▶ Exercise details
Taking the line containing "S1: button (COM, RESET)" as the first and the last line of the entries as the end, reproduce every line between them exactly, including both.

(Dataset excerpts)
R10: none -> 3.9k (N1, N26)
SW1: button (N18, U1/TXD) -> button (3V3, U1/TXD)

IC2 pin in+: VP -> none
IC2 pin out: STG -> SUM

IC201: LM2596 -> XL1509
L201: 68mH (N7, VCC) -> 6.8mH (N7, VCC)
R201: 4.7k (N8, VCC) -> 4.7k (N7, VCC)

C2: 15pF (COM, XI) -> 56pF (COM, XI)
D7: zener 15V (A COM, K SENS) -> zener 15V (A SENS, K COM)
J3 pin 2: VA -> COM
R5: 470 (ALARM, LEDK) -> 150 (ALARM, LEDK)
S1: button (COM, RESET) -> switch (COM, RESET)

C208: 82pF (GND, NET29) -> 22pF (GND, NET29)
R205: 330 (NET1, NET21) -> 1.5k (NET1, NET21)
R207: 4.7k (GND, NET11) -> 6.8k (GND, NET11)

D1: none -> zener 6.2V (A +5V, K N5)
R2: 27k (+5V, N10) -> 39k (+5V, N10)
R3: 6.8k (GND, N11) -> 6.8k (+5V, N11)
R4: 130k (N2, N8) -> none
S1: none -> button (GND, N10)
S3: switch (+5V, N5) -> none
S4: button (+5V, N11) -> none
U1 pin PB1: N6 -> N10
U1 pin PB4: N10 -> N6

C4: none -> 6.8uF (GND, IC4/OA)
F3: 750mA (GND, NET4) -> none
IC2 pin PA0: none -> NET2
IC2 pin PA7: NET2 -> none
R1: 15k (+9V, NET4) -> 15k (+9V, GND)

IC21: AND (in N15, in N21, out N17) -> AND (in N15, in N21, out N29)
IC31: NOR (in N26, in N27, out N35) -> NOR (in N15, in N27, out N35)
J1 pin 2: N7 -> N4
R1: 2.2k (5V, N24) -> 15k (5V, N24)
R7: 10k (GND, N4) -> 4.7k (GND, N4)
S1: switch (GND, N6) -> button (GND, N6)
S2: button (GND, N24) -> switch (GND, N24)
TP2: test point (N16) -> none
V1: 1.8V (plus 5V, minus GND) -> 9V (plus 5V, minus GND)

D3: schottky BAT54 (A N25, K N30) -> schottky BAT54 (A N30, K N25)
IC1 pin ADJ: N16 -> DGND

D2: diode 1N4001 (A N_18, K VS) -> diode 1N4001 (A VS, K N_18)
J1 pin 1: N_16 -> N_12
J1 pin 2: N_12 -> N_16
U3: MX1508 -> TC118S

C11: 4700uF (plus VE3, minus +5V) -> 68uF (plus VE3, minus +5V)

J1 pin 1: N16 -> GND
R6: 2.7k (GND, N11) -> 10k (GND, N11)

▶ Answer section
S1: button (COM, RESET) -> switch (COM, RESET)

C208: 82pF (GND, NET29) -> 22pF (GND, NET29)
R205: 330 (NET1, NET21) -> 1.5k (NET1, NET21)
R207: 4.7k (GND, NET11) -> 6.8k (GND, NET11)

D1: none -> zener 6.2V (A +5V, K N5)
R2: 27k (+5V, N10) -> 39k (+5V, N10)
R3: 6.8k (GND, N11) -> 6.8k (+5V, N11)
R4: 130k (N2, N8) -> none
S1: none -> button (GND, N10)
S3: switch (+5V, N5) -> none
S4: button (+5V, N11) -> none
U1 pin PB1: N6 -> N10
U1 pin PB4: N10 -> N6

C4: none -> 6.8uF (GND, IC4/OA)
F3: 750mA (GND, NET4) -> none
IC2 pin PA0: none -> NET2
IC2 pin PA7: NET2 -> none
R1: 15k (+9V, NET4) -> 15k (+9V, GND)

IC21: AND (in N15, in N21, out N17) -> AND (in N15, in N21, out N29)
IC31: NOR (in N26, in N27, out N35) -> NOR (in N15, in N27, out N35)
J1 pin 2: N7 -> N4
R1: 2.2k (5V, N24) -> 15k (5V, N24)
R7: 10k (GND, N4) -> 4.7k (GND, N4)
S1: switch (GND, N6) -> button (GND, N6)
S2: button (GND, N24) -> switch (GND, N24)
TP2: test point (N16) -> none
V1: 1.8V (plus 5V, minus GND) -> 9V (plus 5V, minus GND)

D3: schottky BAT54 (A N25, K N30) -> schottky BAT54 (A N30, K N25)
IC1 pin ADJ: N16 -> DGND

D2: diode 1N4001 (A N_18, K VS) -> diode 1N4001 (A VS, K N_18)
J1 pin 1: N_16 -> N_12
J1 pin 2: N_12 -> N_16
U3: MX1508 -> TC118S

C11: 4700uF (plus VE3, minus +5V) -> 68uF (plus VE3, minus +5V)

J1 pin 1: N16 -> GND
R6: 2.7k (GND, N11) -> 10k (GND, N11)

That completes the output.